§ THE EXERCISE:
Extract every line of the data below that contains the string "time".

— start of INFORMATION SHOWN —

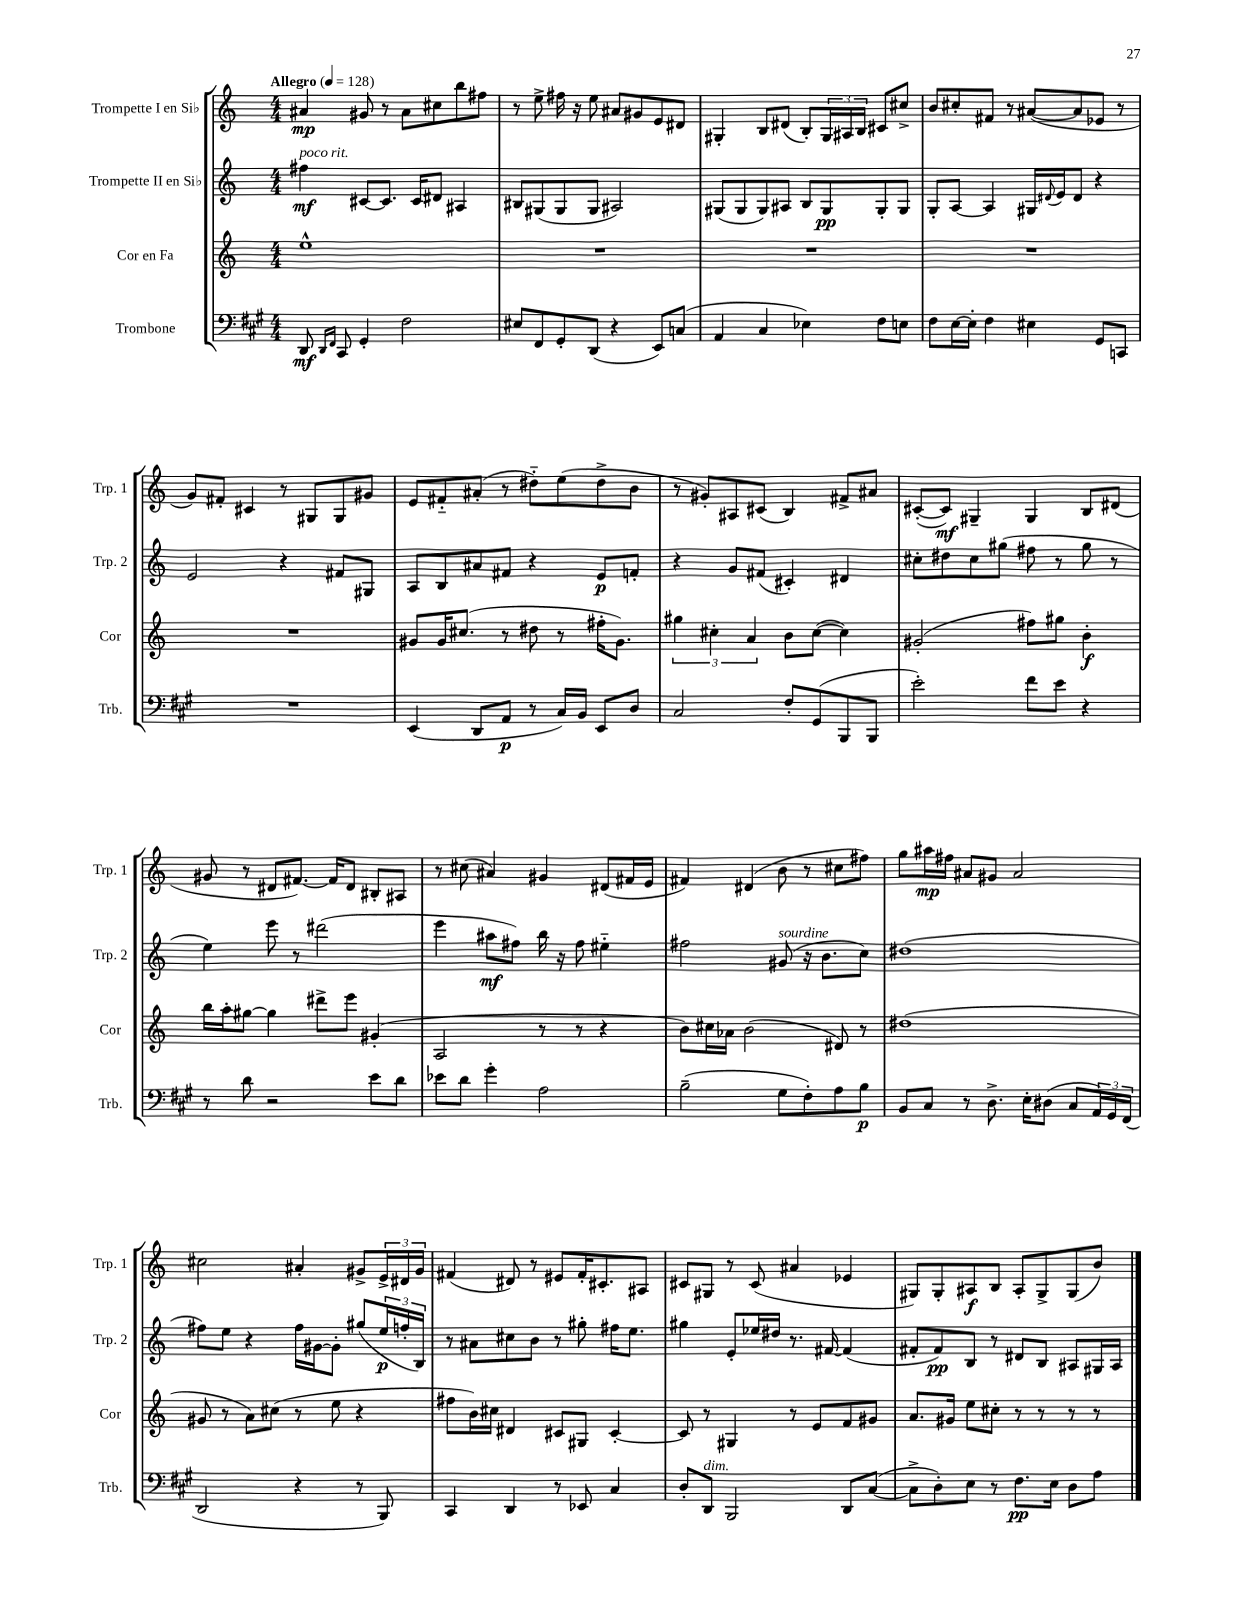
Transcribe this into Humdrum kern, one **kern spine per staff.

— end of INFORMATION SHOWN —
— start of INFORMATION SHOWN —

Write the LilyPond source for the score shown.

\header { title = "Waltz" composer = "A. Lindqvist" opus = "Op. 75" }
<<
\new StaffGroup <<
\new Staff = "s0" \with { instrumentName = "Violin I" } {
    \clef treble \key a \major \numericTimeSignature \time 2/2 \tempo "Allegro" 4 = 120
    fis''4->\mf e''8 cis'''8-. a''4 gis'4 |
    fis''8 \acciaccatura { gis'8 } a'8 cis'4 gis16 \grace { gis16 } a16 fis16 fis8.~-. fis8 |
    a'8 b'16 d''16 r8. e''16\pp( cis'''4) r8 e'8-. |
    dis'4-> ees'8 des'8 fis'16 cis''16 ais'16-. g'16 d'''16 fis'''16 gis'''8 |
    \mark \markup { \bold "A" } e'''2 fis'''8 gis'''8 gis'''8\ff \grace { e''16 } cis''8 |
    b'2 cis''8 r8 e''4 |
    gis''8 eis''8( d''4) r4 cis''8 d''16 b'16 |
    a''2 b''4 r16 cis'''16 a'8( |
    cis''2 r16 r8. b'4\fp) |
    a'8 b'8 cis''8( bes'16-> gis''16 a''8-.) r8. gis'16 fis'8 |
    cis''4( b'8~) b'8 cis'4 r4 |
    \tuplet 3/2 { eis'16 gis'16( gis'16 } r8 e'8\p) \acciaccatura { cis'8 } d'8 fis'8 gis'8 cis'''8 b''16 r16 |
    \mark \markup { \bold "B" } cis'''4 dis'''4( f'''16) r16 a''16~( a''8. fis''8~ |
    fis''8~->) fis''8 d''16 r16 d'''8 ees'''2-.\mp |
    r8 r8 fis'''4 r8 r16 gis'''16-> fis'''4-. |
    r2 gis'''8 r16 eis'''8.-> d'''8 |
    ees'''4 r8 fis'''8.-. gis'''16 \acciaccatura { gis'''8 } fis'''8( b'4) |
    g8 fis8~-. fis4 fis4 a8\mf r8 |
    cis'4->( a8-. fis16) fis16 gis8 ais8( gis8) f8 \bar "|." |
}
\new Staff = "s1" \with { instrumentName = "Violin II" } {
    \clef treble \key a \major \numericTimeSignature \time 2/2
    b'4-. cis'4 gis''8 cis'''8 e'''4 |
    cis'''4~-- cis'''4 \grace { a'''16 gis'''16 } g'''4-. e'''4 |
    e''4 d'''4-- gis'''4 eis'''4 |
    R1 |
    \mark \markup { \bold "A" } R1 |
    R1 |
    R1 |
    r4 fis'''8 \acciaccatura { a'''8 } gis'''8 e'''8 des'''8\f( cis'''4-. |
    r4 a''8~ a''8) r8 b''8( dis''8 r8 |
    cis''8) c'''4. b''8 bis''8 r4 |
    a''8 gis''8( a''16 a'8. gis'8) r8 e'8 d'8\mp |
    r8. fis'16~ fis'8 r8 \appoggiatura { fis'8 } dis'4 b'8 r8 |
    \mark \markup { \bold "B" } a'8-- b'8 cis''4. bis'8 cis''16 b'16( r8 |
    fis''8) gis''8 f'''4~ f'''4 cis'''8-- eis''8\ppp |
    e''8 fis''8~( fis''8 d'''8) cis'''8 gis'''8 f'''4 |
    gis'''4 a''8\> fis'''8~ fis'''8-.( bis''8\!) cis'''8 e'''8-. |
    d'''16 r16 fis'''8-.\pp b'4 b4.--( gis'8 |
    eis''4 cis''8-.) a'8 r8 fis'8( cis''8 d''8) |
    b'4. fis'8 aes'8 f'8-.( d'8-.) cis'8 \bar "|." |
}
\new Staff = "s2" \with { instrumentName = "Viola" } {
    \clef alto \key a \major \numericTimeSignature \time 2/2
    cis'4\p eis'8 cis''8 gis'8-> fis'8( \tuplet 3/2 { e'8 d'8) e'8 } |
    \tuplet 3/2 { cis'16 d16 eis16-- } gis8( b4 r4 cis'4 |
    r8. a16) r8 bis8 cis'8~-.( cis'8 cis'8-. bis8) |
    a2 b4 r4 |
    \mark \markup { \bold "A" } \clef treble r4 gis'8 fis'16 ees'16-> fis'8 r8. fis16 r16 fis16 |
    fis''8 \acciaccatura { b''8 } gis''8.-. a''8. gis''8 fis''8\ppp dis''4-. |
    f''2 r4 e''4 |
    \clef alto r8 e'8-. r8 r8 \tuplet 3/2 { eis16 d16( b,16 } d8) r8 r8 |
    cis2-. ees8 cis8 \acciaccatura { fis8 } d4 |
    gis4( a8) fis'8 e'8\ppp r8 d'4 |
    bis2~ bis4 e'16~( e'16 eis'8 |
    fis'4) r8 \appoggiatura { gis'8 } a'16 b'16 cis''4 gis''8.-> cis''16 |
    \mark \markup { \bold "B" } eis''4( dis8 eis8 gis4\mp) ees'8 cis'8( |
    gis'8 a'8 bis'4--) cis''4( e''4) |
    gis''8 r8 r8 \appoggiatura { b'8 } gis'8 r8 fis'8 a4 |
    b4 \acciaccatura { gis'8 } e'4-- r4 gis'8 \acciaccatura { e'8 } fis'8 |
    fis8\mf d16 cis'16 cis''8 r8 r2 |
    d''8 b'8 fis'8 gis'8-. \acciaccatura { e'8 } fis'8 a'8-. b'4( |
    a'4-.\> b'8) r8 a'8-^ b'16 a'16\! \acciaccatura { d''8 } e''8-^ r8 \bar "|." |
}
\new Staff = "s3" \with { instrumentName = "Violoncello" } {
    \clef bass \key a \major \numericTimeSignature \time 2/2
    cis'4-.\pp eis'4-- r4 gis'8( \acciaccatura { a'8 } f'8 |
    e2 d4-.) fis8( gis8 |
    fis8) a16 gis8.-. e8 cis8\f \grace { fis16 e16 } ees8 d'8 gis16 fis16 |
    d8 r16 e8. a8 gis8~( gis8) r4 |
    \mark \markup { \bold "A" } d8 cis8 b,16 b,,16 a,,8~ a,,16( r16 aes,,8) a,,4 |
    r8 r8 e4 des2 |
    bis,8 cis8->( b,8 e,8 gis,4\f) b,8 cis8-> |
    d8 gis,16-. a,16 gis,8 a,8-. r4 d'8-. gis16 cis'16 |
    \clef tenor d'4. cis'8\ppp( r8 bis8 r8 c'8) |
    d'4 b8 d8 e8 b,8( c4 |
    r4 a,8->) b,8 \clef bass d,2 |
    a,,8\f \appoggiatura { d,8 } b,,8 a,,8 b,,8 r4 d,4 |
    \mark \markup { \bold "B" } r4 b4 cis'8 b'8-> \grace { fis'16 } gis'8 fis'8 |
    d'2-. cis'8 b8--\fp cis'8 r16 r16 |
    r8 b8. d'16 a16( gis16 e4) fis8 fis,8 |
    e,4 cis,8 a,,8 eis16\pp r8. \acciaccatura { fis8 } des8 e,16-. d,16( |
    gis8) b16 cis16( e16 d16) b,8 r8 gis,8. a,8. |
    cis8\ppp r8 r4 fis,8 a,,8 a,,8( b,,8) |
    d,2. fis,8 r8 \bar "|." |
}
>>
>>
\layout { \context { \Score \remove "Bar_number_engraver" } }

— end of INFORMATION SHOWN —

§ RESPONSE TO THE EXERCISE:
    \clef treble \key a \major \numericTimeSignature \time 2/2 \tempo "Allegro" 4 = 120
    \clef treble \key a \major \numericTimeSignature \time 2/2
    \clef alto \key a \major \numericTimeSignature \time 2/2
    \clef bass \key a \major \numericTimeSignature \time 2/2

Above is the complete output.